Exercise instructions:
The output must be the line with "TR101: NPN TIP120" and every following line to the end of the material, exactly as they appear, and nothing else.

- - -

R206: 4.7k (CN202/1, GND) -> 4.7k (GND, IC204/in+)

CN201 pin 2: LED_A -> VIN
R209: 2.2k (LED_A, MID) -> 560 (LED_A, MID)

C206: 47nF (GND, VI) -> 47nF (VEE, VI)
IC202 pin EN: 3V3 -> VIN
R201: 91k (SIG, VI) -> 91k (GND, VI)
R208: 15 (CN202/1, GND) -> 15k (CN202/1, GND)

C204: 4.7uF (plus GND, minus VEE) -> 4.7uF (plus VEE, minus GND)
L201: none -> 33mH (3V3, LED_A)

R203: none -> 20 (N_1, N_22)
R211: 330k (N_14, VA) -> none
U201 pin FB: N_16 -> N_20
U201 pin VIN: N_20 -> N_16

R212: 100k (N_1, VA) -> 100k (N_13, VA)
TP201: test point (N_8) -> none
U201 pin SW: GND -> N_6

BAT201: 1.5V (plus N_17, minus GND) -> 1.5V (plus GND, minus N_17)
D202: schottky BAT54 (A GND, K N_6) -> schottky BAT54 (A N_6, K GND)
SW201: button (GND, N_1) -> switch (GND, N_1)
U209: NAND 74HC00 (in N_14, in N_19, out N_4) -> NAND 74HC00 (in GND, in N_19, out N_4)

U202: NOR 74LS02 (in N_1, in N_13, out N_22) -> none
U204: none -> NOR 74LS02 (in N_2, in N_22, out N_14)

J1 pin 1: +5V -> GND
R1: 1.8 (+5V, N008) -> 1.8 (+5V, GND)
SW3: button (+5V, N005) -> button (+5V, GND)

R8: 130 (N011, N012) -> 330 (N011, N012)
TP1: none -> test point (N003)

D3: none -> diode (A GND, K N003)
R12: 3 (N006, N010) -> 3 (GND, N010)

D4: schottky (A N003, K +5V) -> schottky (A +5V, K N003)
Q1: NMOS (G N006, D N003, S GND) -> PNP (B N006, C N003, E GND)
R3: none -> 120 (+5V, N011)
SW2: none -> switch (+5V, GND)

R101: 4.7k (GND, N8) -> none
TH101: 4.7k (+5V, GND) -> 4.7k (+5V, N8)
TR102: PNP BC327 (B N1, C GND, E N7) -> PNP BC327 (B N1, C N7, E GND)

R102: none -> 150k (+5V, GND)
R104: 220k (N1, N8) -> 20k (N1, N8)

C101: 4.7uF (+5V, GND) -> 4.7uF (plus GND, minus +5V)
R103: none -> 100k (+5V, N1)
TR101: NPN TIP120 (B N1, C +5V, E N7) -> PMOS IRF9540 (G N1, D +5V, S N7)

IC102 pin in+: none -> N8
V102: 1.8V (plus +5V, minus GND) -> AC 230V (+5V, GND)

- - -

Task result:
TR101: NPN TIP120 (B N1, C +5V, E N7) -> PMOS IRF9540 (G N1, D +5V, S N7)

IC102 pin in+: none -> N8
V102: 1.8V (plus +5V, minus GND) -> AC 230V (+5V, GND)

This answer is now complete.